> [Entries provided]:
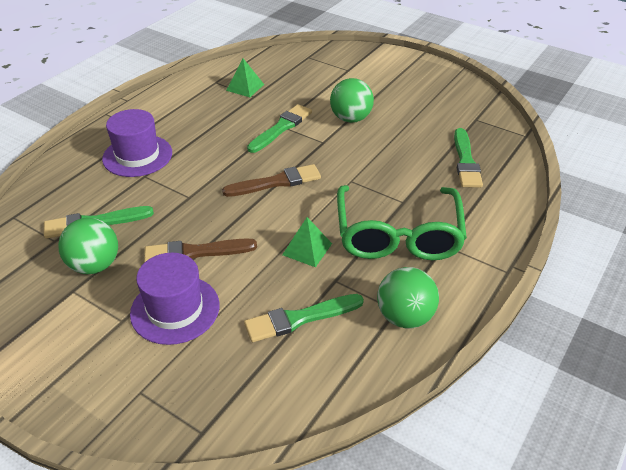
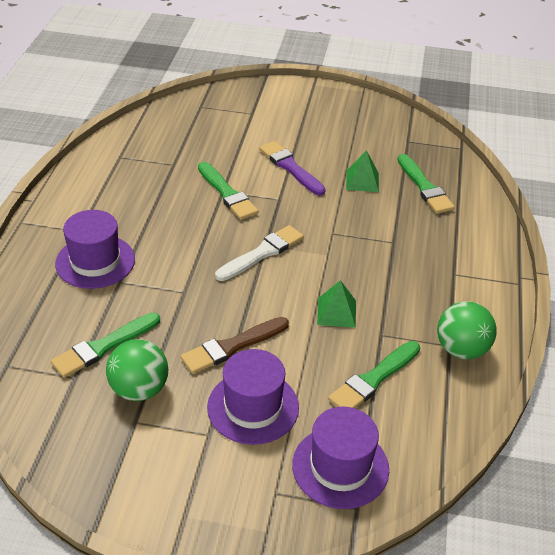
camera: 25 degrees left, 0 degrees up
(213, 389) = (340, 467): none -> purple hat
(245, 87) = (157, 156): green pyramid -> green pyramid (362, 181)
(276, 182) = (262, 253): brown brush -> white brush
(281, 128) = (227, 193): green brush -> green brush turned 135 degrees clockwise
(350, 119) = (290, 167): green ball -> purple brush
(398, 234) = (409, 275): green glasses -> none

> [Problem description]:
Begin at the line containing "(276, 182) = (262, 253): brown" and reproduce each line through the end of the records above.

> [Solution below]:
(276, 182) = (262, 253): brown brush -> white brush
(281, 128) = (227, 193): green brush -> green brush turned 135 degrees clockwise
(350, 119) = (290, 167): green ball -> purple brush
(398, 234) = (409, 275): green glasses -> none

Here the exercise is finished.